> **Goal of the exercise**
Leaving the pictures aside, return the listing exactly as it appears.

> **Exercise material**
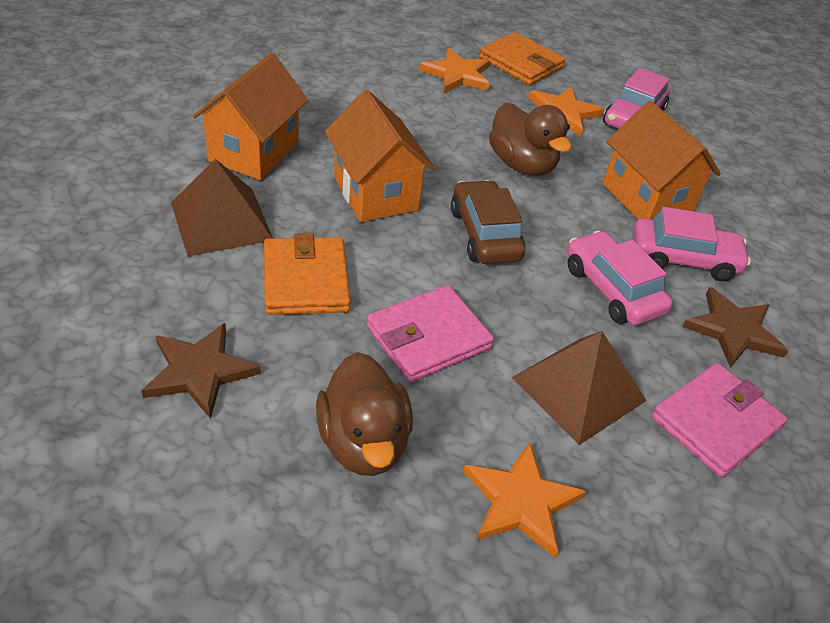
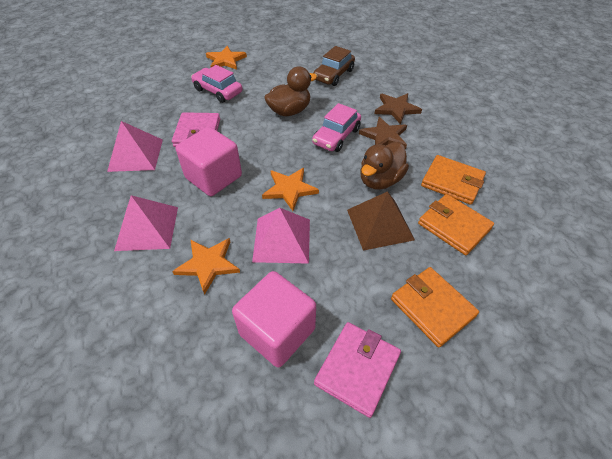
brown pyramid: 2 -> 1
orange house: 3 -> 0
orange wallet: 2 -> 3
pink car: 3 -> 2
pink cube: 0 -> 2
pink pyramid: 0 -> 3

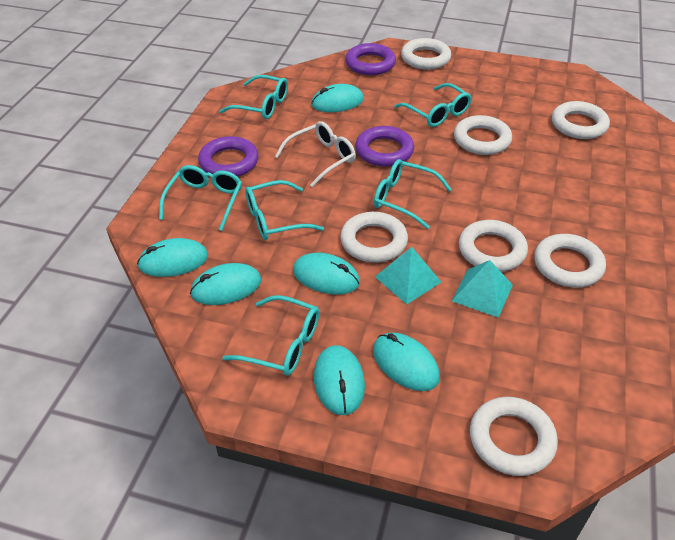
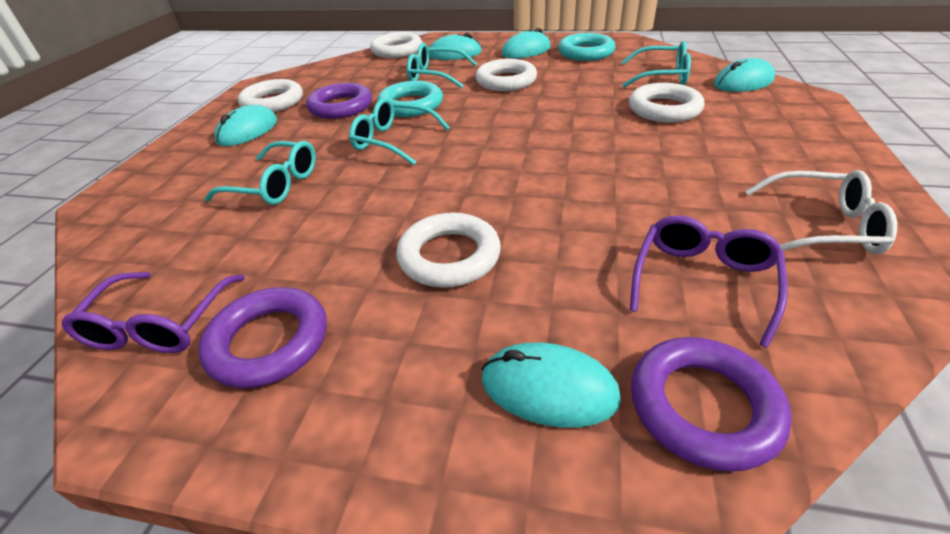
purple glasses: 0 -> 2
turquoise glasses: 6 -> 4
turquoise mouse: 6 -> 5
turquoise pyramid: 2 -> 0
turquoise ring: 0 -> 2
white ring: 7 -> 5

> **Result of this exercise**
brown pyramid: 2 -> 1
orange house: 3 -> 0
orange wallet: 2 -> 3
pink car: 3 -> 2
pink cube: 0 -> 2
pink pyramid: 0 -> 3

purple glasses: 0 -> 2
turquoise glasses: 6 -> 4
turquoise mouse: 6 -> 5
turquoise pyramid: 2 -> 0
turquoise ring: 0 -> 2
white ring: 7 -> 5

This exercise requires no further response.